*** Opening of Data in this exercise ***

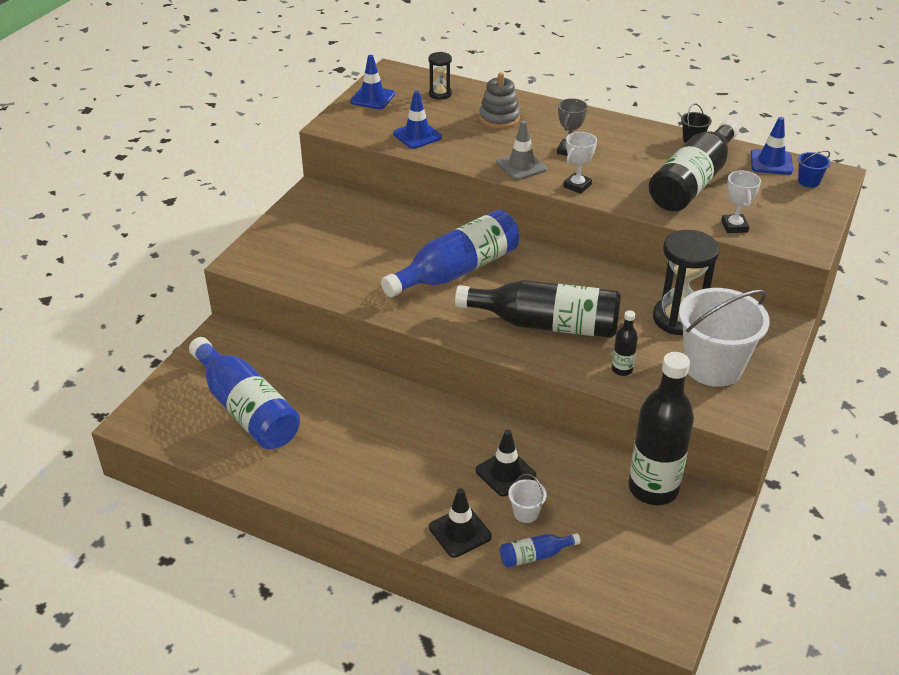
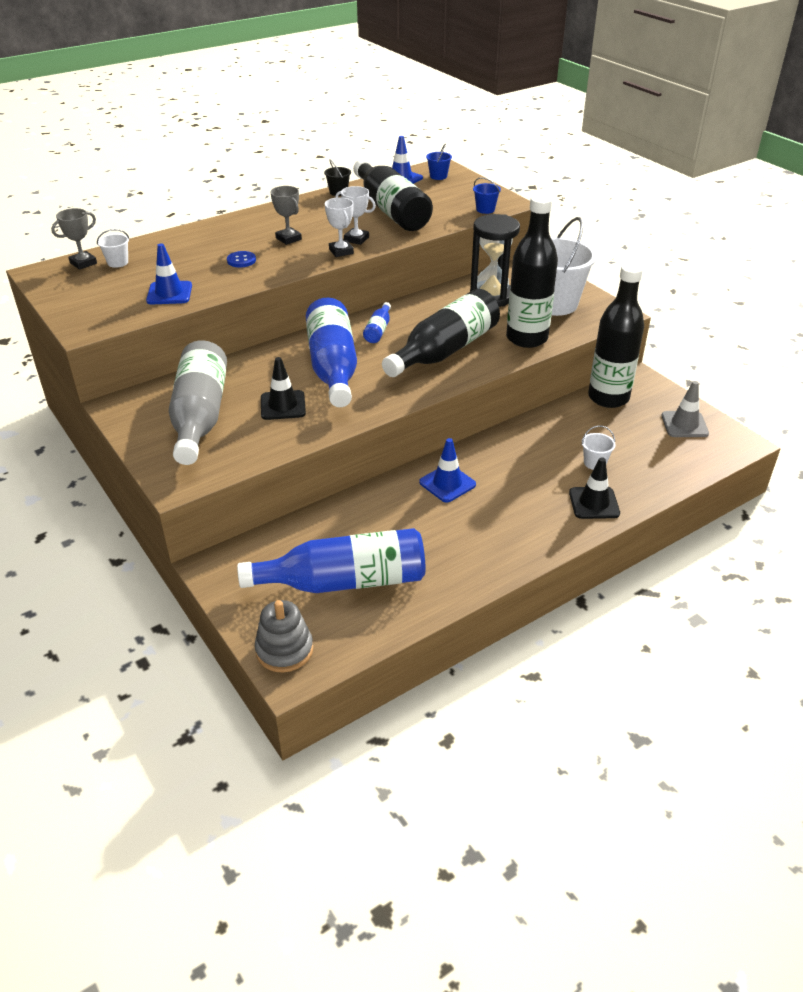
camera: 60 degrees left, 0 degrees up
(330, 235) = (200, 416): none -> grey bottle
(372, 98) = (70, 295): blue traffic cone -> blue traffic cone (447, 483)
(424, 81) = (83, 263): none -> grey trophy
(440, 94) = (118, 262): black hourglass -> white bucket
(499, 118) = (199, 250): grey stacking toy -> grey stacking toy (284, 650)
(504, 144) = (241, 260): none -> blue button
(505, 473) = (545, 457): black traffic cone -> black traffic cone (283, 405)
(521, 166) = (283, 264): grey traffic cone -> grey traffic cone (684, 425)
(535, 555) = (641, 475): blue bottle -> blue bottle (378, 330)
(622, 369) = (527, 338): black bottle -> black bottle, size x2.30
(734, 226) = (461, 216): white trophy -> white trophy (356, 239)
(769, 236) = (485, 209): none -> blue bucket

*** Close of Data in this exercise ***
*** Opening of Data in this exercise ***

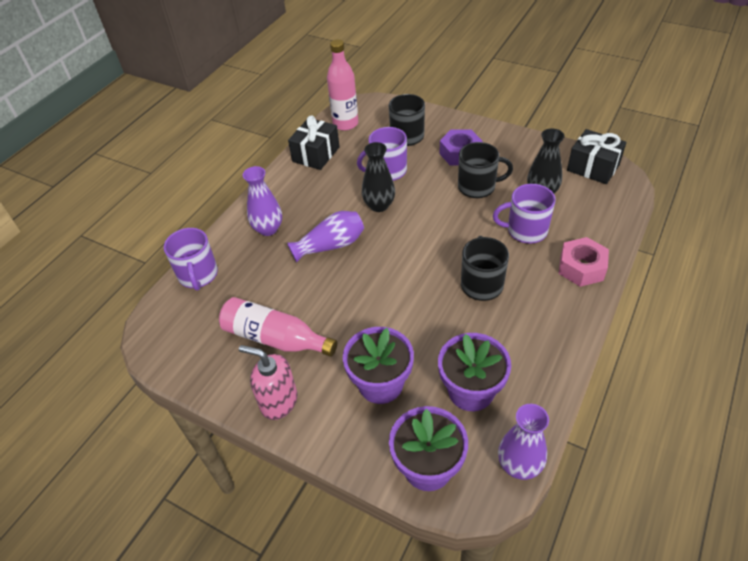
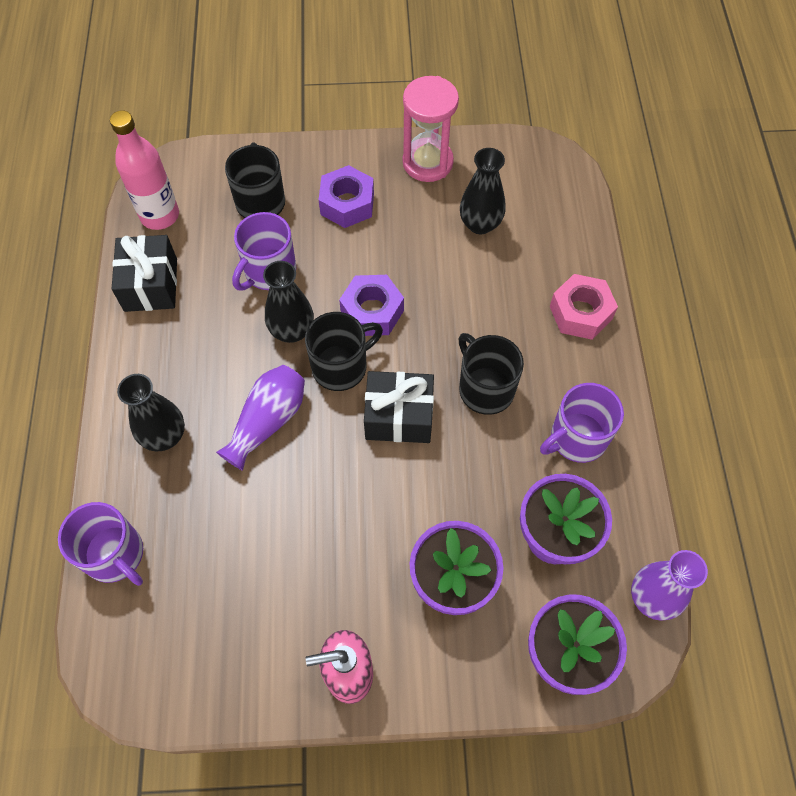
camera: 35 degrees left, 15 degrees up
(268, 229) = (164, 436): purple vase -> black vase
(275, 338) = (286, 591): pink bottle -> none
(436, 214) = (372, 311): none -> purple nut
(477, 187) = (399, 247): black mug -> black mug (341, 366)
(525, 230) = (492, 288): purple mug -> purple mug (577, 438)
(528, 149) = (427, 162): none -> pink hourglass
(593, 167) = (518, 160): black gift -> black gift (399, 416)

*** Close of Data in this exercise ***
*** Opening of Data in this exercise ***

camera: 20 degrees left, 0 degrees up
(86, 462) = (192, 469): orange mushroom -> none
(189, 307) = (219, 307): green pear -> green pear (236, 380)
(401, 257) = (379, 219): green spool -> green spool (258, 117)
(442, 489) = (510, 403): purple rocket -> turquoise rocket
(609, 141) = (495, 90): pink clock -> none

*** Close of Data in this exercise ***

## Work to be completed:
The stretch of entries above that starts with the line containing "(734, 226) = (461, 216): white" and goes on through the line containing "(769, 236) = (485, 209): none -> blue bucket" is to be transcribed exactly, and no other line is to be transcribed.

## Solution:
(734, 226) = (461, 216): white trophy -> white trophy (356, 239)
(769, 236) = (485, 209): none -> blue bucket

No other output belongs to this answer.